╭─ Provided records
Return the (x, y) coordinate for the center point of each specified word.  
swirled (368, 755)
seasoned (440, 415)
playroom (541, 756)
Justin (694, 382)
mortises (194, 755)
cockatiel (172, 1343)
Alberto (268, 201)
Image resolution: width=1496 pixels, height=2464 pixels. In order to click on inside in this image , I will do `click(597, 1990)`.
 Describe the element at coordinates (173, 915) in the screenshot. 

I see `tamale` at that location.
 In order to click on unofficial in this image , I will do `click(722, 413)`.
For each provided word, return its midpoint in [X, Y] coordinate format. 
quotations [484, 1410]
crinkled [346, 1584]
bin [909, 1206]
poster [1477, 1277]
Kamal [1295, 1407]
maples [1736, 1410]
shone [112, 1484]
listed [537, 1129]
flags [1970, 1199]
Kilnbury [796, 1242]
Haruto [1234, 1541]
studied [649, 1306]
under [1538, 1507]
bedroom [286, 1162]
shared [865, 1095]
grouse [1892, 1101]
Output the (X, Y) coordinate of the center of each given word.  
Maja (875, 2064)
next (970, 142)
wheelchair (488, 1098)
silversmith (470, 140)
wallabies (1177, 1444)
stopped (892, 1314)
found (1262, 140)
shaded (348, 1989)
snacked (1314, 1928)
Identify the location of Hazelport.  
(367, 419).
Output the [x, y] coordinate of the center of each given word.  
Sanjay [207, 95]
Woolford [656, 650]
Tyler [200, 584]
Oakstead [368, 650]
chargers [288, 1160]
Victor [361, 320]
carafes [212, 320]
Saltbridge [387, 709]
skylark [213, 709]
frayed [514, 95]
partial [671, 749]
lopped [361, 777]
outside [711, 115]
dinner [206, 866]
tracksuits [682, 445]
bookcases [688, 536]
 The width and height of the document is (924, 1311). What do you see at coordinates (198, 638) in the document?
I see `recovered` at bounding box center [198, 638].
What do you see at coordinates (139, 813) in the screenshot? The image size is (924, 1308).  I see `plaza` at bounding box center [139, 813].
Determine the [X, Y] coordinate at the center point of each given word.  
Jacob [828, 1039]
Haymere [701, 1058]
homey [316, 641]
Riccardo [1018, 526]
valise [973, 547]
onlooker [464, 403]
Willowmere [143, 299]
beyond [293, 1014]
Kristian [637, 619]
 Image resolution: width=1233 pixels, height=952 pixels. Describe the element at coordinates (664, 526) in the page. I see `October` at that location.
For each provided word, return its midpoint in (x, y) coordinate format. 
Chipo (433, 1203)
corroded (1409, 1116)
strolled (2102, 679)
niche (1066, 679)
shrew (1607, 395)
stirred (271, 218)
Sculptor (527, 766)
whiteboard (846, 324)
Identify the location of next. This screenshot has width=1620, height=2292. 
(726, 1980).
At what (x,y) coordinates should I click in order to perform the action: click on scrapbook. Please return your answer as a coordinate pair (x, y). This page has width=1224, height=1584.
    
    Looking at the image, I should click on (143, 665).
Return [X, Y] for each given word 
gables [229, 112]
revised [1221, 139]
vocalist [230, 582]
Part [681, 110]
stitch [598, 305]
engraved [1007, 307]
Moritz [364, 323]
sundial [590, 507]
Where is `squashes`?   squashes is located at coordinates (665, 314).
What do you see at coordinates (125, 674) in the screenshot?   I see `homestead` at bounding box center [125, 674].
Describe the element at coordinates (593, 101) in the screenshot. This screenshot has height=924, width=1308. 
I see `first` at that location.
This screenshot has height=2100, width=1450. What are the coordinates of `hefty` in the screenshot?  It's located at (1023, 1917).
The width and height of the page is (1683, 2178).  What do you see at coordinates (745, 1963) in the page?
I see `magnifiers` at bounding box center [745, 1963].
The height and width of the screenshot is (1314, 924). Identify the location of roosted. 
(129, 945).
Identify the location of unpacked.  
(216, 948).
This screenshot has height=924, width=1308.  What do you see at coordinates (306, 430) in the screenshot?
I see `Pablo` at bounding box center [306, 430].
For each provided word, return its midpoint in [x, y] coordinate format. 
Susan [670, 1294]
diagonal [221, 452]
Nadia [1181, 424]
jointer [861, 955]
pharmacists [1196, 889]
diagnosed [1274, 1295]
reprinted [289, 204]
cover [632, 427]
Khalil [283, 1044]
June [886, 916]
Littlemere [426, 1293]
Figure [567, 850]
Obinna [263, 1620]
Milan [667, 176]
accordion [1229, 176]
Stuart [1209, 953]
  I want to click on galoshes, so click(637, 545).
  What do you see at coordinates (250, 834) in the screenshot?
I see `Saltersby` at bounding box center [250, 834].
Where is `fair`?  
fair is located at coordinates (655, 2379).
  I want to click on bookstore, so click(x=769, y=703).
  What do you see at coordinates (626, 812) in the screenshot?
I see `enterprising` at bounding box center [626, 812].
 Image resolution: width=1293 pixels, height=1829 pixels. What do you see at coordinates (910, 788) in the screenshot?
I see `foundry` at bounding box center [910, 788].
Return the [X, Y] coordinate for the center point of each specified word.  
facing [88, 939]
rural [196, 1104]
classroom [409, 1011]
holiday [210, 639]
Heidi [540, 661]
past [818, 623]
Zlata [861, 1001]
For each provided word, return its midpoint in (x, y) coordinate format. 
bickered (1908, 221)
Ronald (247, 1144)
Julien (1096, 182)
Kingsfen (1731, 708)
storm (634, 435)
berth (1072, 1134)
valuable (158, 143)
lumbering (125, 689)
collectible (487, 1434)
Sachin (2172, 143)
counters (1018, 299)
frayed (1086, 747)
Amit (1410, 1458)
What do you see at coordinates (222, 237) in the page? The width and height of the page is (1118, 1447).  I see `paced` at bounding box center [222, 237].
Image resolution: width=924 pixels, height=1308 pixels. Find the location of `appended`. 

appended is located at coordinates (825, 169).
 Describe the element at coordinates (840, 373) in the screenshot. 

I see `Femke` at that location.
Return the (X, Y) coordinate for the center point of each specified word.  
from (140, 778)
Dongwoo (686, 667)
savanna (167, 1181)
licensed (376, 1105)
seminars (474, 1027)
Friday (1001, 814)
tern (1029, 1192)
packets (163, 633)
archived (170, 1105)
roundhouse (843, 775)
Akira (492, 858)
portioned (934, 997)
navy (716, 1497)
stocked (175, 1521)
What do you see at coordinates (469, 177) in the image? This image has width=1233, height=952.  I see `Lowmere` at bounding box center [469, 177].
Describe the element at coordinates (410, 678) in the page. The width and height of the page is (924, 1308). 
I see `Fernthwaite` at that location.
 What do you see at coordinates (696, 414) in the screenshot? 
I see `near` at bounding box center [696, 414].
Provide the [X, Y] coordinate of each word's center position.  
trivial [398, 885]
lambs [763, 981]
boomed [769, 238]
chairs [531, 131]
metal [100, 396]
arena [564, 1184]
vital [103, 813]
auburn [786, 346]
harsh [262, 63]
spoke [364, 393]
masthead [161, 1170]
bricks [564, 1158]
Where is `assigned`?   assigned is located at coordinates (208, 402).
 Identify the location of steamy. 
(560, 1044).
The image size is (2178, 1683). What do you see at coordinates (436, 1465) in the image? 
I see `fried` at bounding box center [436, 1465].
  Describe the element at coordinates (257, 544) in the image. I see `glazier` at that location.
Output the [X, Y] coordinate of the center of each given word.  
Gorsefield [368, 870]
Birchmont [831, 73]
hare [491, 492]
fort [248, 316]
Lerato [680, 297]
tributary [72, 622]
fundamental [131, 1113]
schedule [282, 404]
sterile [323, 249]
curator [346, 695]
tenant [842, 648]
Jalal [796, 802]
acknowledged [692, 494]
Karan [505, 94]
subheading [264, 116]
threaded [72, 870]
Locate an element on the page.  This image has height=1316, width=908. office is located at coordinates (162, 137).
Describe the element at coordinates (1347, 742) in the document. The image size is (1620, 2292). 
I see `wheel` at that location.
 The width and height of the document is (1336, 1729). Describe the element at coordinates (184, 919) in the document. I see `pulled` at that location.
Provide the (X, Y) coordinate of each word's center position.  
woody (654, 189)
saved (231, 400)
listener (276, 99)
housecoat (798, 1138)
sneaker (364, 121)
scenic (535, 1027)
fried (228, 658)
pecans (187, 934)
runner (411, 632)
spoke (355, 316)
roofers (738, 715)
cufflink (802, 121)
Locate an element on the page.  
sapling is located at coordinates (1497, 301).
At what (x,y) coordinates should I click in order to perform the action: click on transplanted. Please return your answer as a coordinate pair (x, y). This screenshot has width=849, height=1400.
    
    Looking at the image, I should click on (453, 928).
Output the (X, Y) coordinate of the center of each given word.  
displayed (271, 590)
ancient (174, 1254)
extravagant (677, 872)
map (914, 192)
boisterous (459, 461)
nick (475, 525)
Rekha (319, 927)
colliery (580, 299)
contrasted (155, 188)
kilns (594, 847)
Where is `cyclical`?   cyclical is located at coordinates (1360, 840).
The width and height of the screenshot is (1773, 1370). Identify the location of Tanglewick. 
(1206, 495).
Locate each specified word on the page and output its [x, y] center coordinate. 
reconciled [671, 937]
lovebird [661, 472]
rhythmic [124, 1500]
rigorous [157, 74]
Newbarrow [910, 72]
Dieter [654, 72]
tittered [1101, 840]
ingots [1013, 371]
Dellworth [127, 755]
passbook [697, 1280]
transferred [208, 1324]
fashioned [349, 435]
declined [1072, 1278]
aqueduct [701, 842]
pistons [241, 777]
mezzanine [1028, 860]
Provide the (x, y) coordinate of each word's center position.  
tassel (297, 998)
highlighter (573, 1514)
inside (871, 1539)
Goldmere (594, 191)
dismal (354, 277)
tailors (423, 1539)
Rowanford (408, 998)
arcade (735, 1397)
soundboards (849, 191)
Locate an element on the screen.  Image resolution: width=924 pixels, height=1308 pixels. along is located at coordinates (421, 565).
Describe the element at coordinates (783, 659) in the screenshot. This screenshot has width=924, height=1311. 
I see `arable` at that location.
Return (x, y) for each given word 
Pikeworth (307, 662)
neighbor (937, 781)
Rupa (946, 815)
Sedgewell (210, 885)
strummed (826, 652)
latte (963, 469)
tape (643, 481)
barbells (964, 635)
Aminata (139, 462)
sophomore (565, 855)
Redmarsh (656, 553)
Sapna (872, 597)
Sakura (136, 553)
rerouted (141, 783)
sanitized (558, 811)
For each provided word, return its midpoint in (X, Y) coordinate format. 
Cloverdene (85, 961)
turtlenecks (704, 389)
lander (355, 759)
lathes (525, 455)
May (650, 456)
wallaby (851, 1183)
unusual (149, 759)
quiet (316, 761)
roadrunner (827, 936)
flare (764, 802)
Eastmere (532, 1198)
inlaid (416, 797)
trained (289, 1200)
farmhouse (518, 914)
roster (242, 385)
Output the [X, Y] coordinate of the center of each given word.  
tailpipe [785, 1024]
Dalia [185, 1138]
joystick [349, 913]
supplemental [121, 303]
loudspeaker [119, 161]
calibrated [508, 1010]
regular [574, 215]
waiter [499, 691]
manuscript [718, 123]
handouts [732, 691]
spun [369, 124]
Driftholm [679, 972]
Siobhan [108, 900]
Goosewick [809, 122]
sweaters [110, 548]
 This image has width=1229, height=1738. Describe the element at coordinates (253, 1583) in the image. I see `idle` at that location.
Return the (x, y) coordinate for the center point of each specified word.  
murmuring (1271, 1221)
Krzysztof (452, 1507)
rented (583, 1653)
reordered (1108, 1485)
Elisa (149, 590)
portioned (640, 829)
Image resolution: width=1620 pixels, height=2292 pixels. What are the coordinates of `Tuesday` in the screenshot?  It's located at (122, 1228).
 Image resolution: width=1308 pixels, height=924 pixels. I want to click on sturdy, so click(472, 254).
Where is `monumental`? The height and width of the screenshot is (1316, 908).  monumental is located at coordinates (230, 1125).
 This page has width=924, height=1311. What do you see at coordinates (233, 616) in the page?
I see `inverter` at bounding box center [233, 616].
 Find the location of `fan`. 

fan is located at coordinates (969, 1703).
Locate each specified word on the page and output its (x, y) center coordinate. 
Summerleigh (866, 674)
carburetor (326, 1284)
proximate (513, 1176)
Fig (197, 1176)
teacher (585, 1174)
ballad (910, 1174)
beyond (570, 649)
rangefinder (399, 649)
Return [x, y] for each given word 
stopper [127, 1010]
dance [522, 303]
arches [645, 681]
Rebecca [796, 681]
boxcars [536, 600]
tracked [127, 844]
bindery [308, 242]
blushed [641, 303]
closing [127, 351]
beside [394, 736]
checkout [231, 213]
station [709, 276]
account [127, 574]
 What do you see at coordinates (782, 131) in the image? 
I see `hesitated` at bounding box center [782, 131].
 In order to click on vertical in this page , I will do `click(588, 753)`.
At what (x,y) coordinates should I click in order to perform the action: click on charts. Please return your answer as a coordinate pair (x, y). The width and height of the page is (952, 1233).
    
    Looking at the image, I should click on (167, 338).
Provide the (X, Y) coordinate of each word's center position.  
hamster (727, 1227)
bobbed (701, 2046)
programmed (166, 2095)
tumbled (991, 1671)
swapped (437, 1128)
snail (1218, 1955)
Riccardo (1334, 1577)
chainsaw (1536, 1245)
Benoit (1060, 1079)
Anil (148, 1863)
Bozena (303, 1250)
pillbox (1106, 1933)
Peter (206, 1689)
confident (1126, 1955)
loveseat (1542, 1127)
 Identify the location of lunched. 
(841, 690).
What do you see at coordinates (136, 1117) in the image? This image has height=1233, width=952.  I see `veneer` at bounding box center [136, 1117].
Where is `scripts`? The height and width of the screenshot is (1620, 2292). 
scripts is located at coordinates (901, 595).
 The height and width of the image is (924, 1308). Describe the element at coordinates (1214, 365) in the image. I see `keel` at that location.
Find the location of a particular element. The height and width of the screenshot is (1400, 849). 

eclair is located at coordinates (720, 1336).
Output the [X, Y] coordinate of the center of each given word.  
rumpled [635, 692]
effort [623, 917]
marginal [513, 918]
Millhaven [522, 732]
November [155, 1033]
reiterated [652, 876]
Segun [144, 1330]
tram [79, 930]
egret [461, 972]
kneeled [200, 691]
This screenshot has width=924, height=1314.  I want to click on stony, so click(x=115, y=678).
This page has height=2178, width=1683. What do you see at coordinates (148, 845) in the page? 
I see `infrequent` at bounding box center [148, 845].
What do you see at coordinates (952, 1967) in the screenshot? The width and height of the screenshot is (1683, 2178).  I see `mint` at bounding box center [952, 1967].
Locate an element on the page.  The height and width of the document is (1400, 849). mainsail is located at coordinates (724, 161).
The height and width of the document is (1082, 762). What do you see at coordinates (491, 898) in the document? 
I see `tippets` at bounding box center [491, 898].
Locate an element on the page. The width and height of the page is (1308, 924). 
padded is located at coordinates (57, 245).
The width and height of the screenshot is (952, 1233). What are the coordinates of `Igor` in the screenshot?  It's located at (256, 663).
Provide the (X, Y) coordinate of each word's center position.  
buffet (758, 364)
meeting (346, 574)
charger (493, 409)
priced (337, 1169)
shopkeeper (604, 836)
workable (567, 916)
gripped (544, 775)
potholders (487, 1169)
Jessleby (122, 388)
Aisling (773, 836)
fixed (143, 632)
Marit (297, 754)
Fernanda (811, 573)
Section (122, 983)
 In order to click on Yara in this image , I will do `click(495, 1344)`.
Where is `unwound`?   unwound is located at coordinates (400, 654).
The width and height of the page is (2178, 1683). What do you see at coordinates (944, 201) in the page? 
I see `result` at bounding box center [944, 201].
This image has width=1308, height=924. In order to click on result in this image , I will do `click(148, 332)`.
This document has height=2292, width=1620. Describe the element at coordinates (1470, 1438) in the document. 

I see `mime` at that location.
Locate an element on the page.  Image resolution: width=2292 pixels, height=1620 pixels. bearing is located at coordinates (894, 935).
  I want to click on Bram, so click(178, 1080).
╰─
**Problem to solve**: Please repeat the records above starting at the line that contains "portioned (640, 829)" and ending at the line that contains "station [709, 276]", with both of those lines included.

**Completed exercise**:
portioned (640, 829)
Image resolution: width=1620 pixels, height=2292 pixels. What are the coordinates of `Tuesday` in the screenshot?  It's located at (122, 1228).
 Image resolution: width=1308 pixels, height=924 pixels. I want to click on sturdy, so click(472, 254).
Where is `monumental`? The height and width of the screenshot is (1316, 908).  monumental is located at coordinates (230, 1125).
 This page has width=924, height=1311. What do you see at coordinates (233, 616) in the page?
I see `inverter` at bounding box center [233, 616].
 Find the location of `fan`. 

fan is located at coordinates (969, 1703).
Locate each specified word on the page and output its (x, y) center coordinate. 
Summerleigh (866, 674)
carburetor (326, 1284)
proximate (513, 1176)
Fig (197, 1176)
teacher (585, 1174)
ballad (910, 1174)
beyond (570, 649)
rangefinder (399, 649)
Return [x, y] for each given word 
stopper [127, 1010]
dance [522, 303]
arches [645, 681]
Rebecca [796, 681]
boxcars [536, 600]
tracked [127, 844]
bindery [308, 242]
blushed [641, 303]
closing [127, 351]
beside [394, 736]
checkout [231, 213]
station [709, 276]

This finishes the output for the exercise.